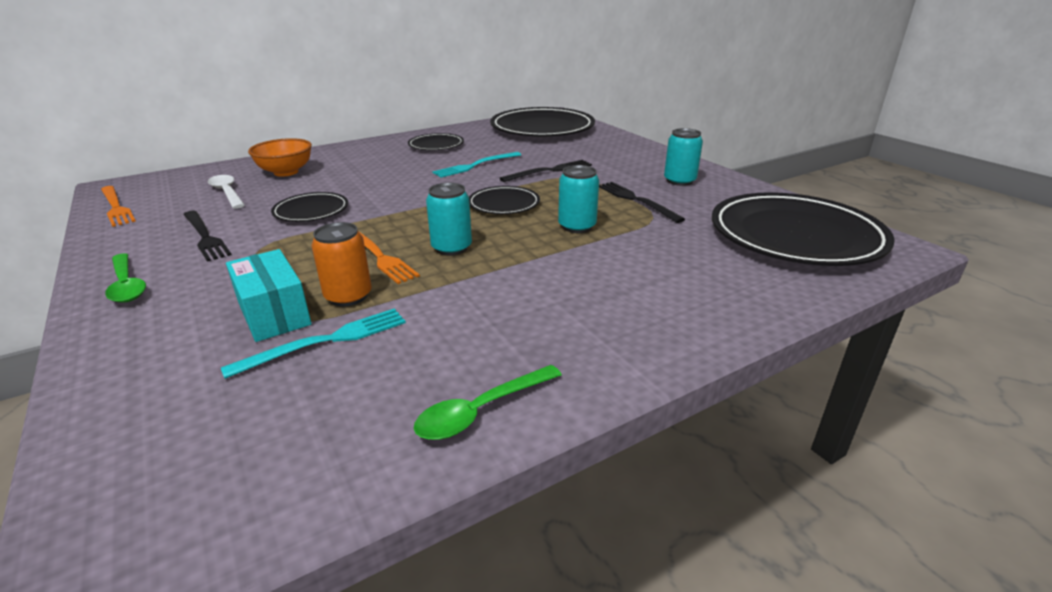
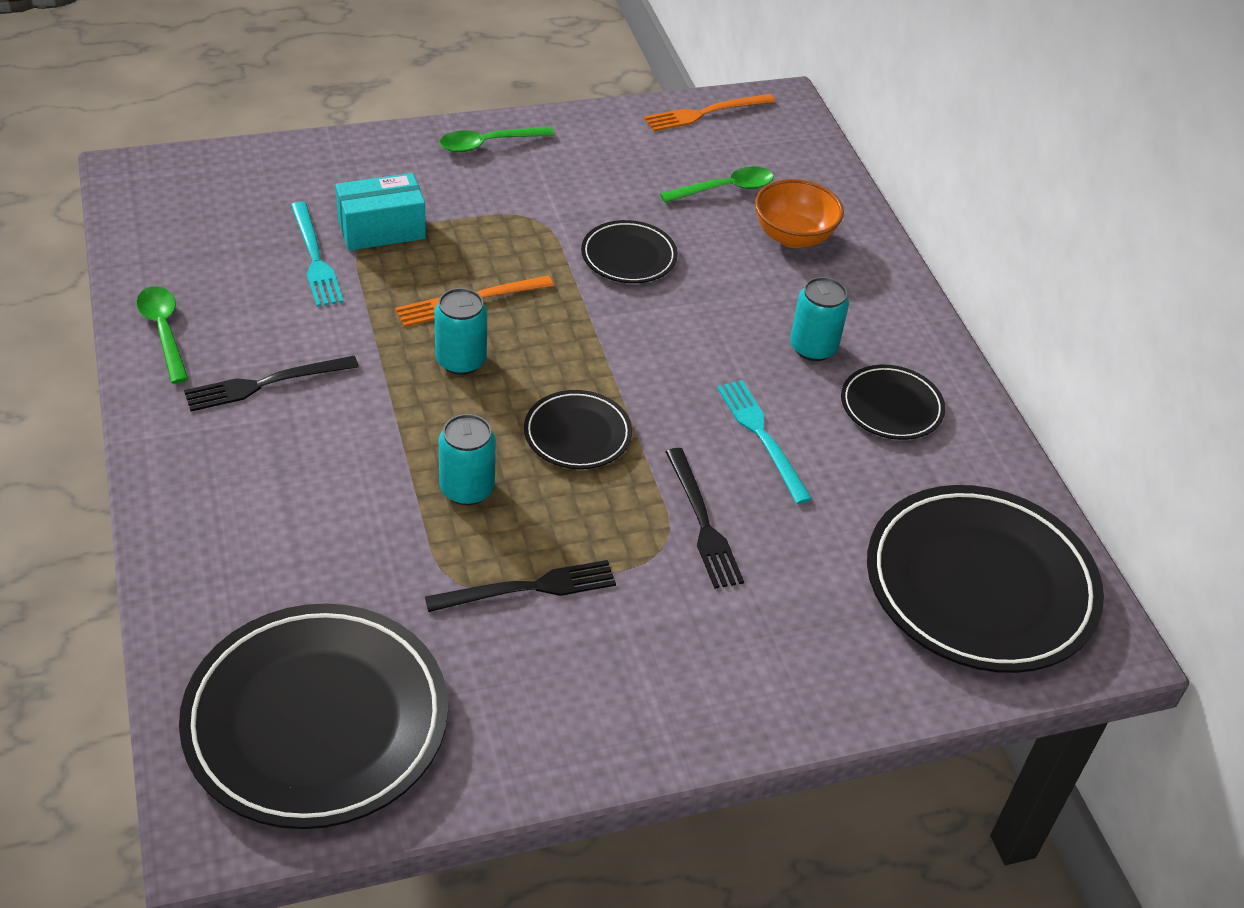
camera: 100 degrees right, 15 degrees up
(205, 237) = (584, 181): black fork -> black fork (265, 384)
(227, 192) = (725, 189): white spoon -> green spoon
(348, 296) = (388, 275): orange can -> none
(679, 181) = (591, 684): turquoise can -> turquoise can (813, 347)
==
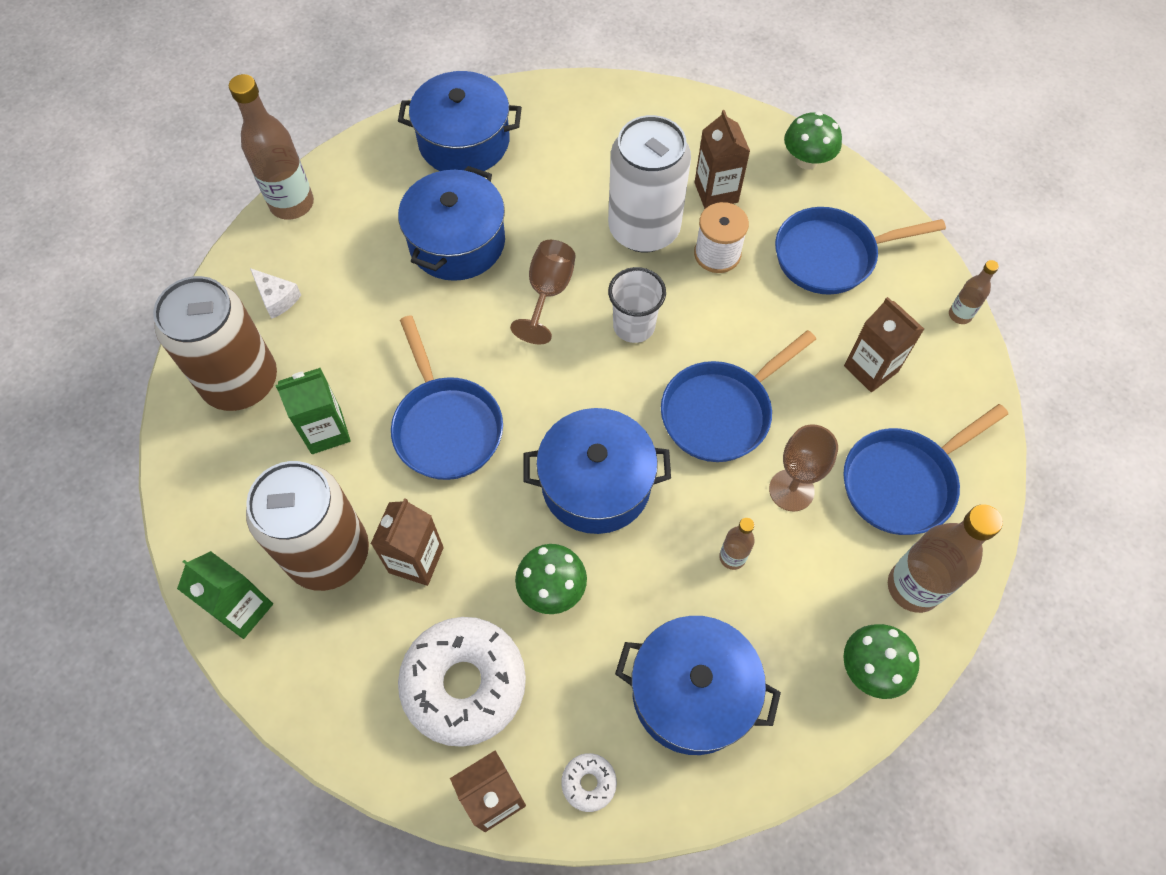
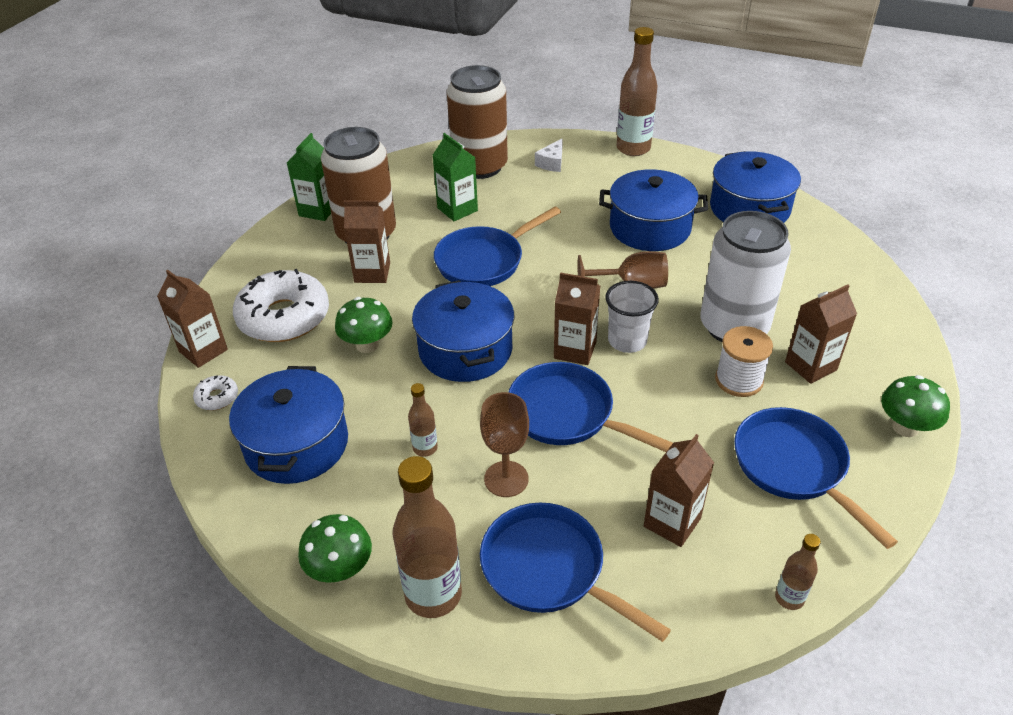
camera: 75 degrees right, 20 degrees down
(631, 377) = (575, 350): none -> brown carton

▸ **Exercise aim**: Starting at the line above that holds "camera: 75 degrees right, 20 degrees down" and ending at the line that holds "(631, 377) = (575, 350): none -> brown carton", transcribe each line exactly and include no other lines.

▸ **Result of this task**:
camera: 75 degrees right, 20 degrees down
(631, 377) = (575, 350): none -> brown carton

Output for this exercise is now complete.